**ACTIVITY**. Transcribe, exactly as they appear, only the lines from the one holding "(390, 225) = (367, 367): brown key -> none" through the end of the entries below.

TASK INPUT section start

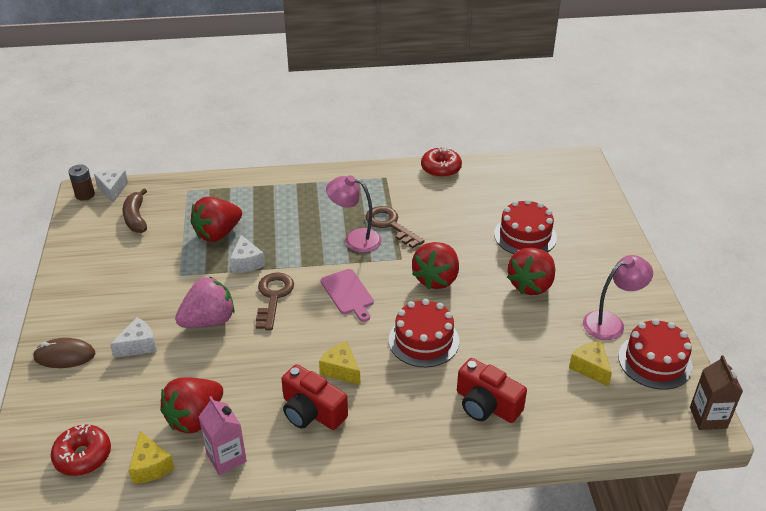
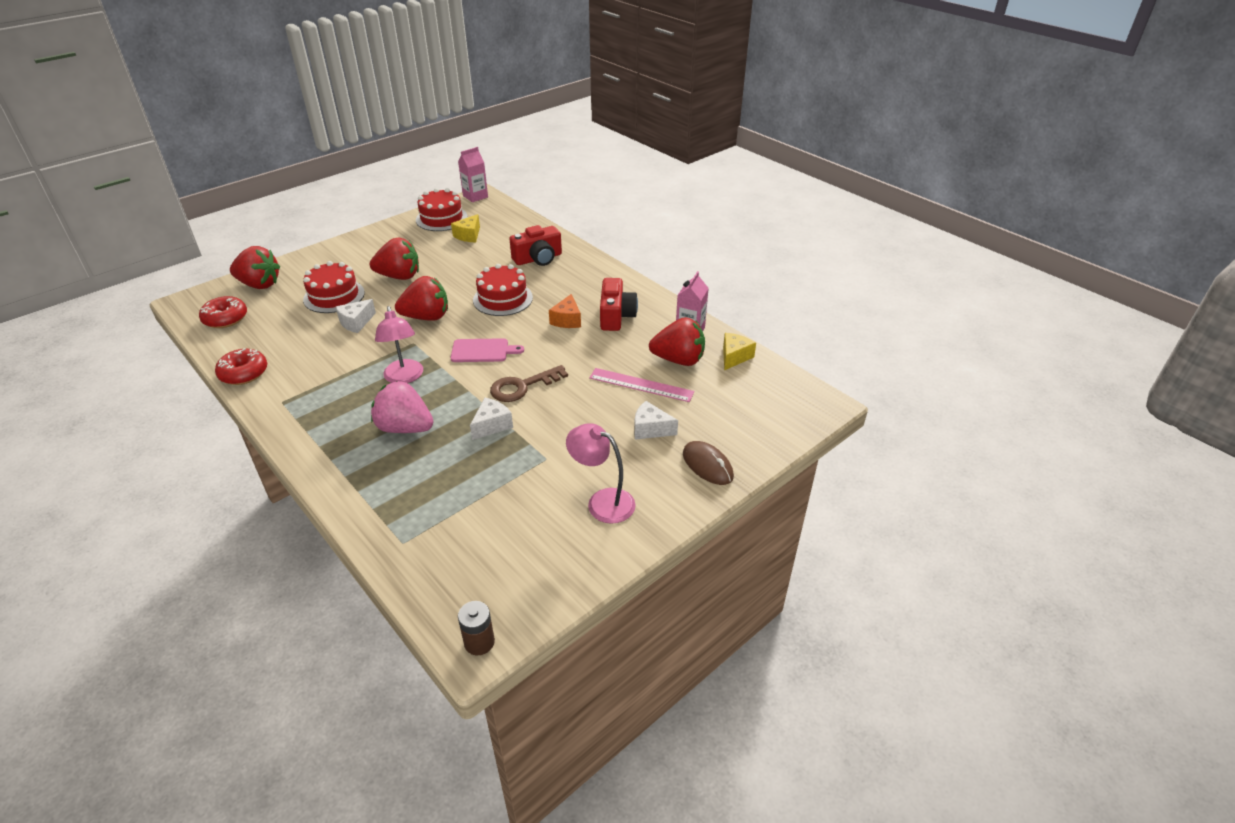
camera: 125 degrees left, 0 degrees up
(83, 456) = (766, 391): red donut -> red donut (225, 319)
(112, 190) = (449, 619): white cheese -> white cheese (356, 322)
(136, 218) = (487, 553): brown banana -> none
(193, 370) = (641, 385): none -> pink ruler
(209, 321) = (584, 406): pink strawberry -> pink strawberry (405, 428)
(218, 233) = (464, 469): red strawberry -> red strawberry (259, 284)
(341, 370) = (567, 320): yellow cheese -> orange cheese
(348, 293) = (482, 351): pink cutting board -> pink cutting board turned 60 degrees clockwise
(390, 225) = (367, 367): brown key -> none
(486, 405) = (538, 259): red camera -> red camera turned 60 degrees clockwise
(611, 322) = (416, 239): pink lamp -> pink lamp (602, 501)
(708, 417) = (475, 196): brown carton -> pink carton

TASK INPUT section end

**RESULT OF THE TASK**.
(390, 225) = (367, 367): brown key -> none
(486, 405) = (538, 259): red camera -> red camera turned 60 degrees clockwise
(611, 322) = (416, 239): pink lamp -> pink lamp (602, 501)
(708, 417) = (475, 196): brown carton -> pink carton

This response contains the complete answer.